[Dataset records]
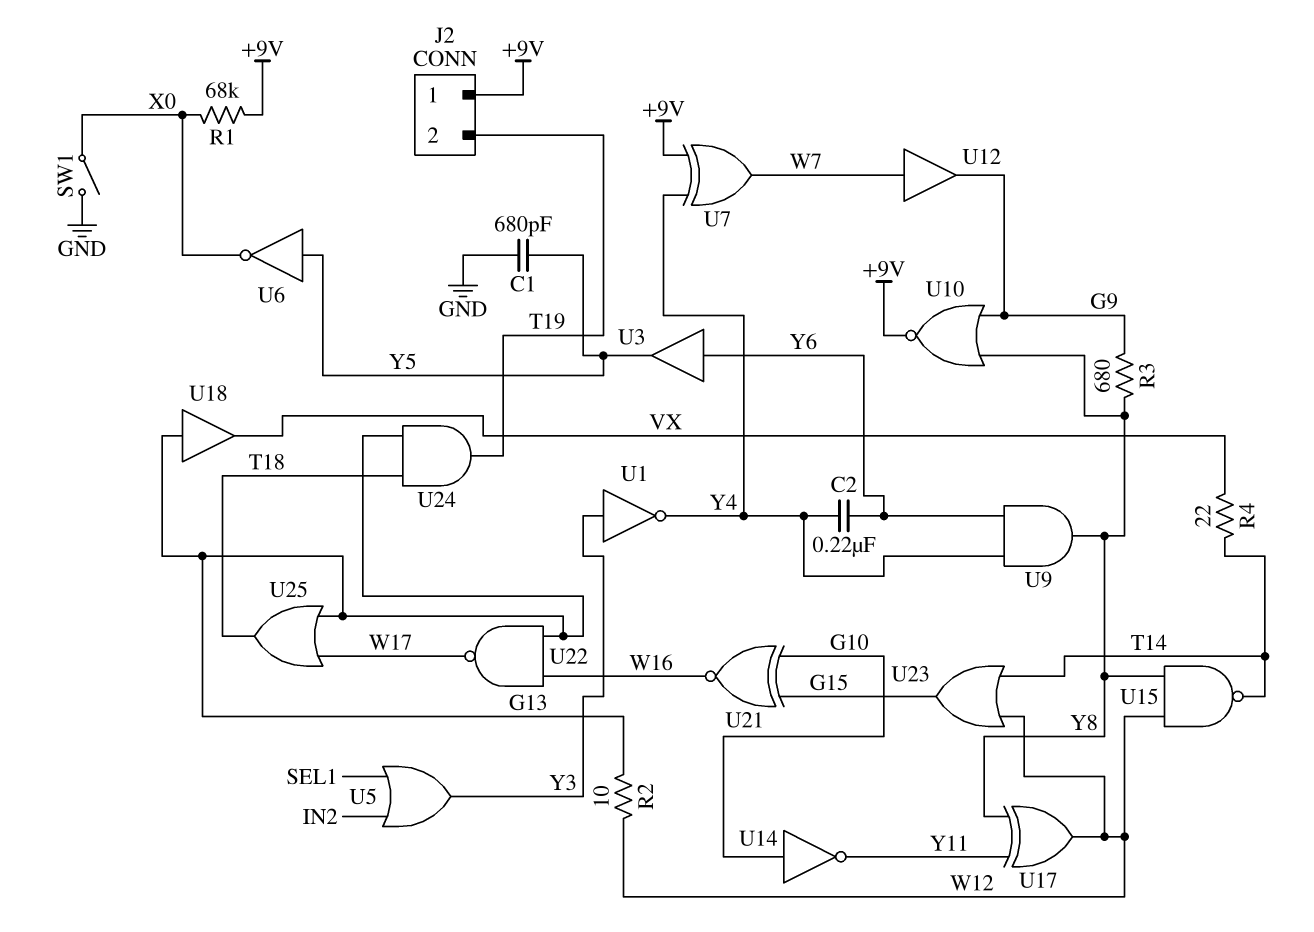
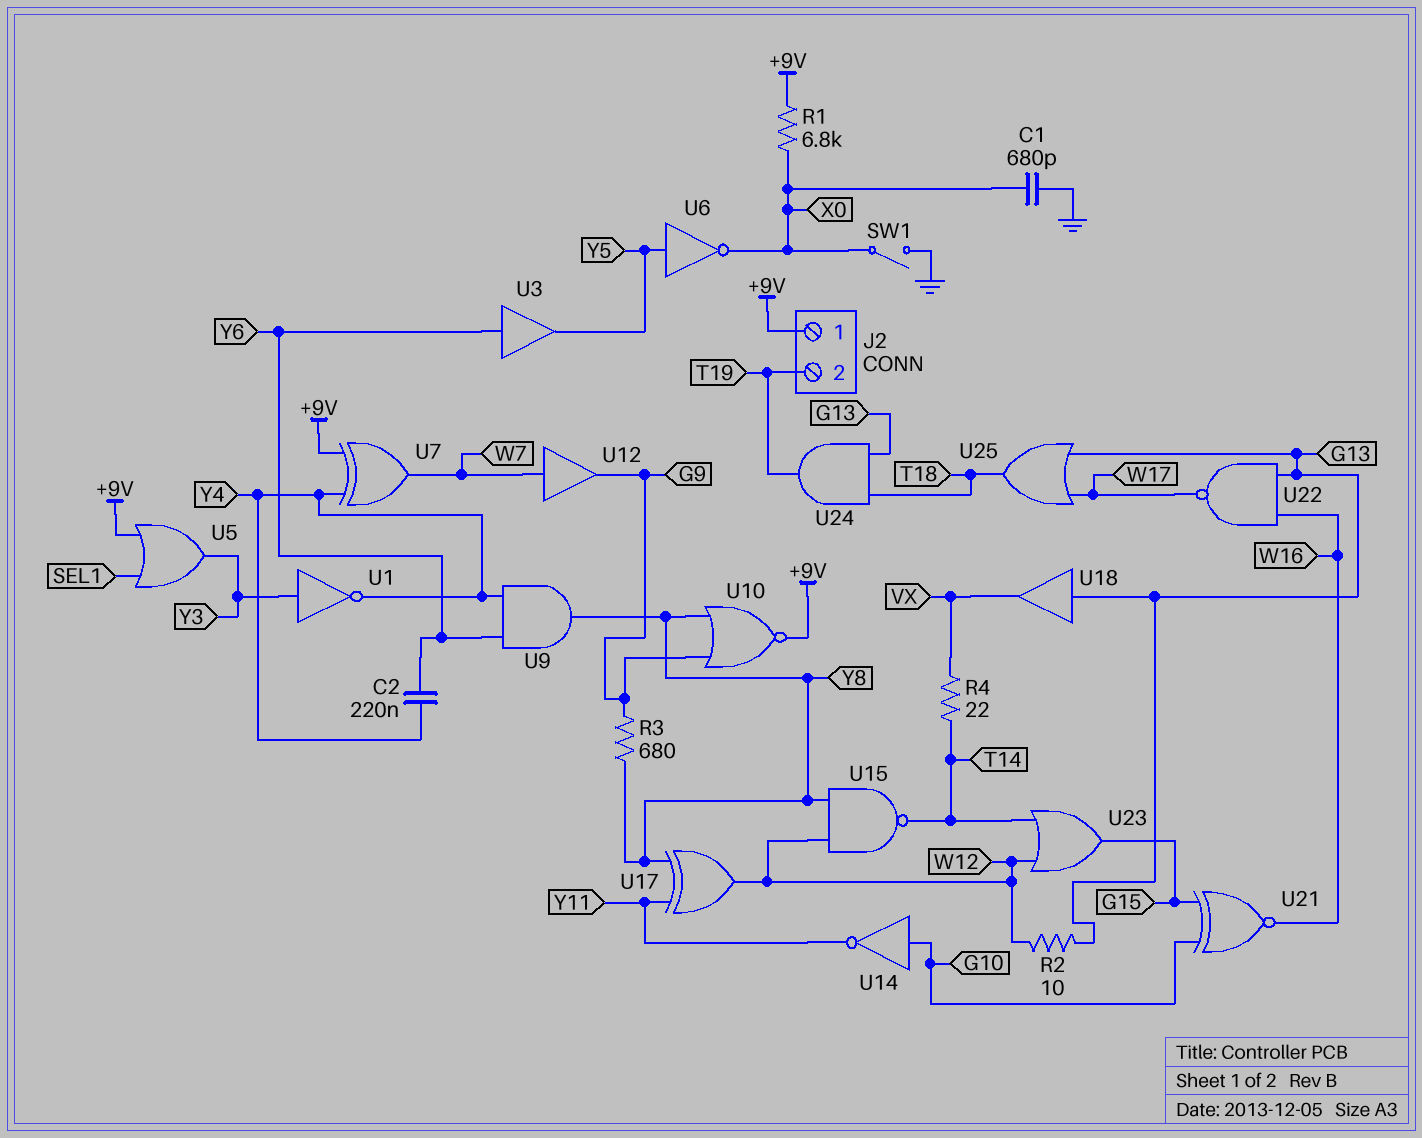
C1: 680pF (GND, Y5) -> 680pF (GND, X0)
R1: 68k (+9V, X0) -> 6.8k (+9V, X0)
U5: OR (in IN2, in SEL1, out Y3) -> OR (in +9V, in SEL1, out Y3)

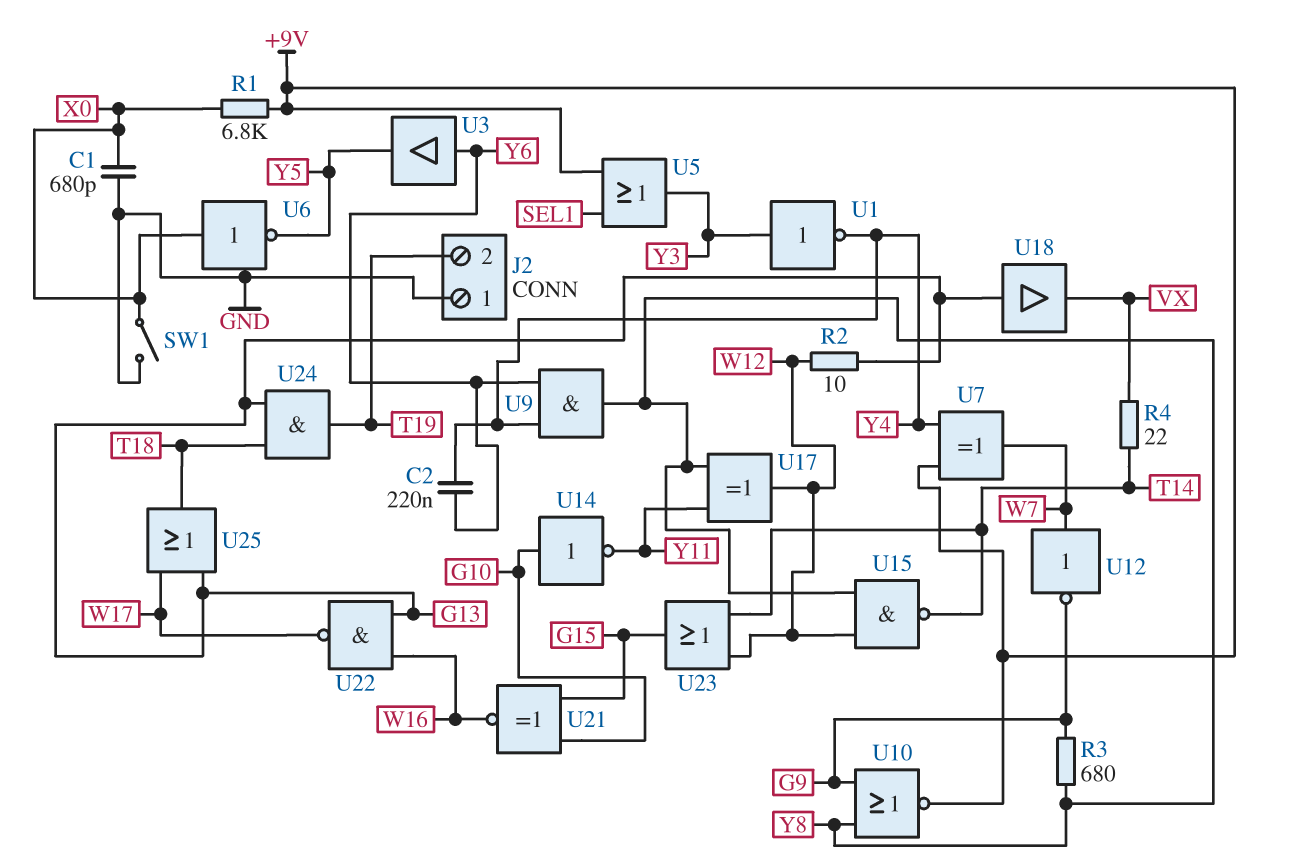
J2 pin 1: +9V -> GND
U6: NOT (in Y5, out X0) -> NOT (in X0, out Y5)
U12: buffer (in W7, out G9) -> NOT (in W7, out G9)

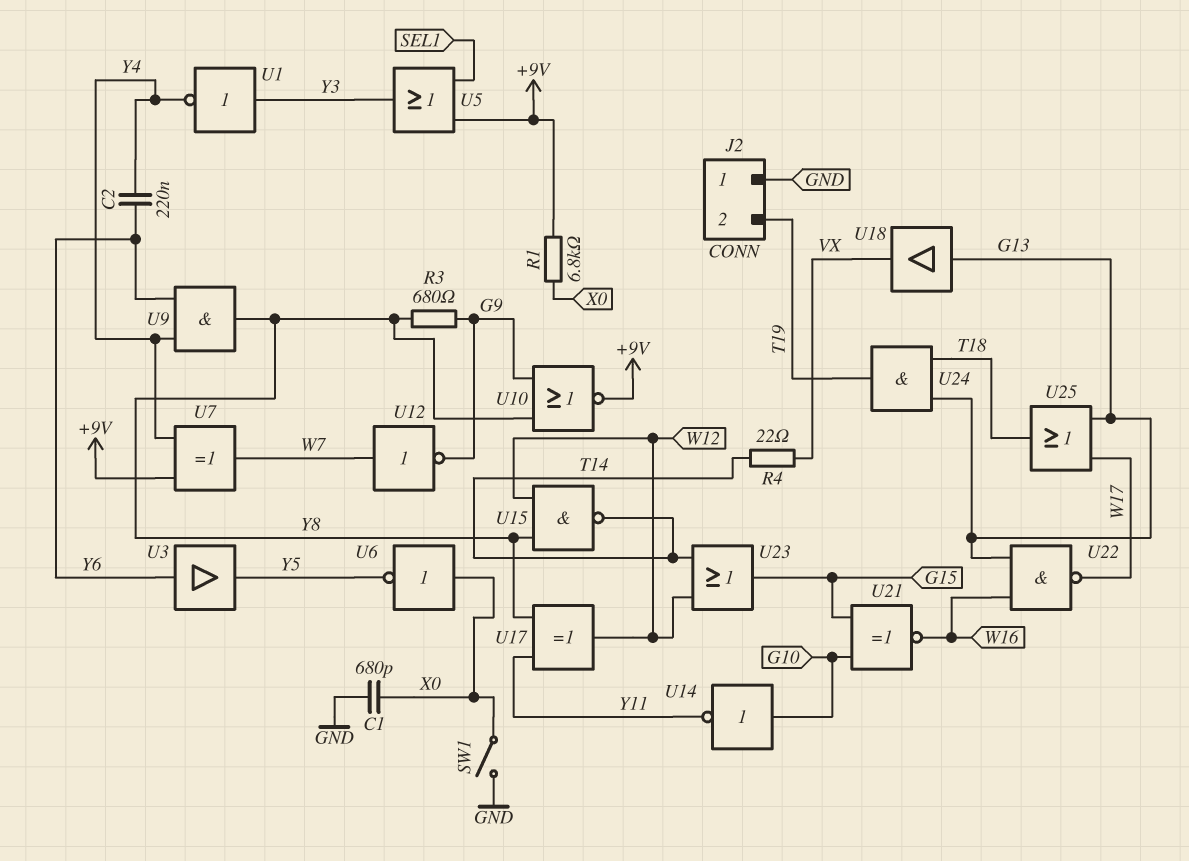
R2: 10 (G13, W12) -> none

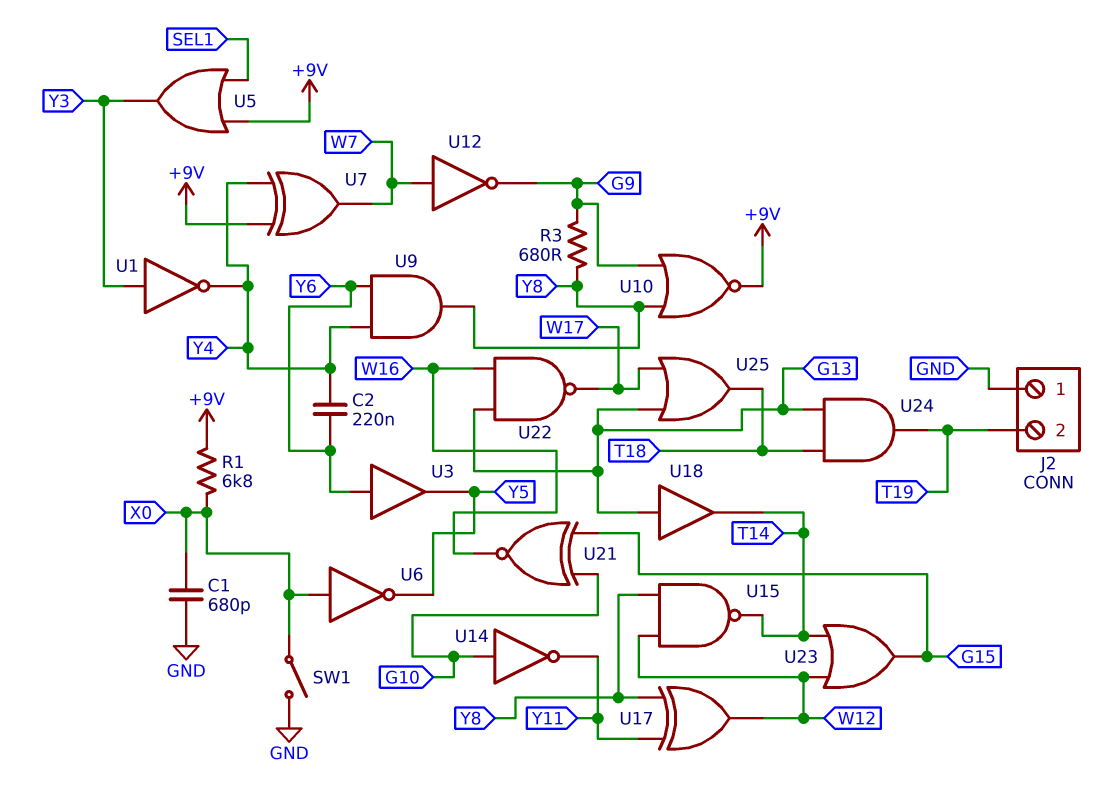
R4: 22 (T14, VX) -> none
U18: buffer (in G13, out VX) -> buffer (in G13, out T14)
[/Dataset records]
#### Instructions to follow:
Exact copies of the line with "R4: 22 (T14, VX) -> none" and of every later line in the entries make up the whole answer.

#### Task answer:
R4: 22 (T14, VX) -> none
U18: buffer (in G13, out VX) -> buffer (in G13, out T14)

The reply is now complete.